Task directions: For each line below that includes the string "pink", show the whole line.

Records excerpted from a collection
^^^^^^^^^^^^^^^^

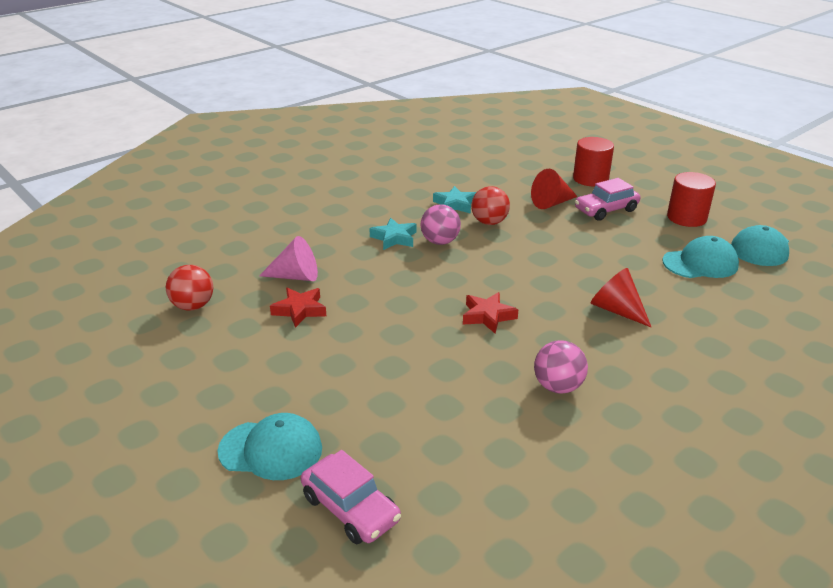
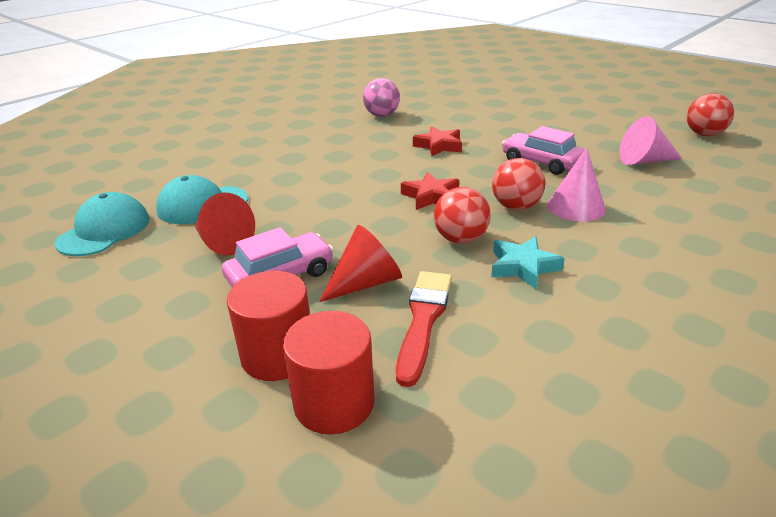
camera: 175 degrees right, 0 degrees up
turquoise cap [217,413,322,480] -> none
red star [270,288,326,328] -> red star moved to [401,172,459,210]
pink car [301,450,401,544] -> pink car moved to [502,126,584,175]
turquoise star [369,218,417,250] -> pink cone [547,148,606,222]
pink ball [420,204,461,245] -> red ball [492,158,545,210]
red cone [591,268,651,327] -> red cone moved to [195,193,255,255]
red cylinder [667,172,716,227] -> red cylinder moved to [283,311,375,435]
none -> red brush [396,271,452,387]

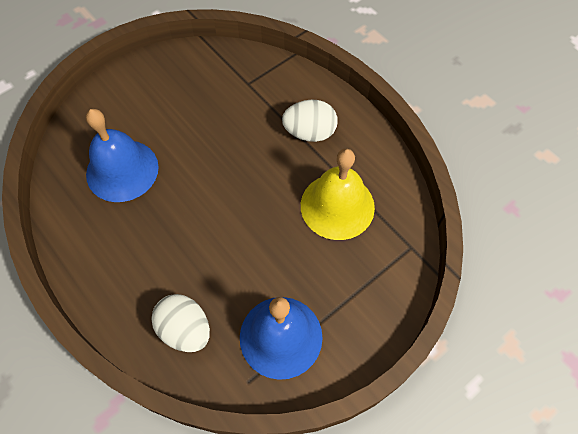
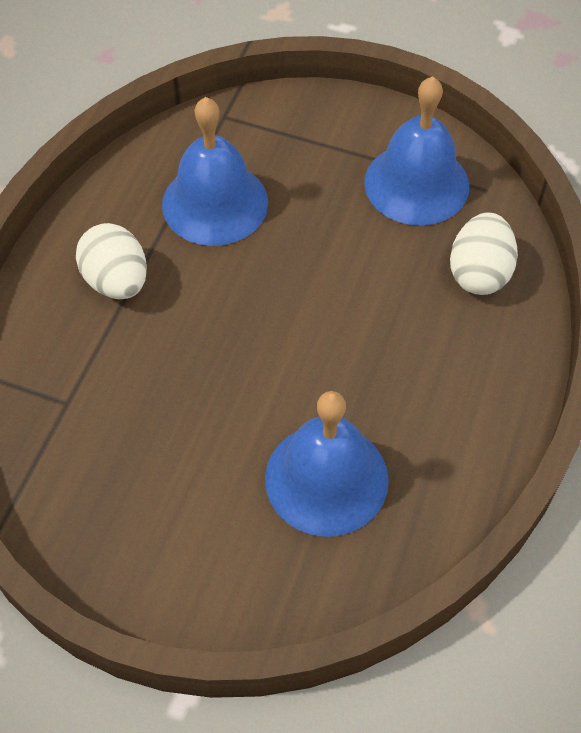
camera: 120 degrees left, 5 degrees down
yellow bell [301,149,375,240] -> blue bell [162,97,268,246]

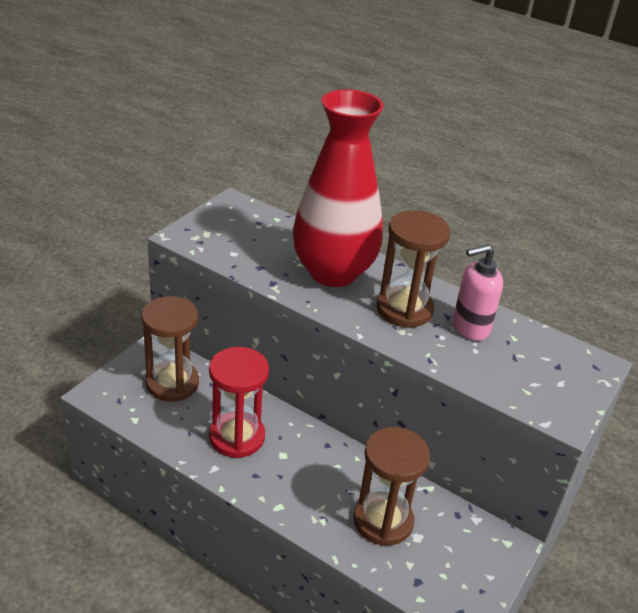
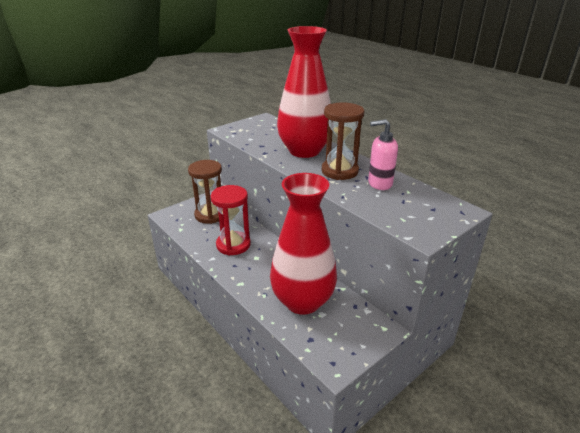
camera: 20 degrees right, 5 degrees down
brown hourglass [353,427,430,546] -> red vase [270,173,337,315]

^^^^^^^^^^^^^^^^

Answer to this exercise:
pink car [301,450,401,544] -> pink car moved to [502,126,584,175]
turquoise star [369,218,417,250] -> pink cone [547,148,606,222]
pink ball [420,204,461,245] -> red ball [492,158,545,210]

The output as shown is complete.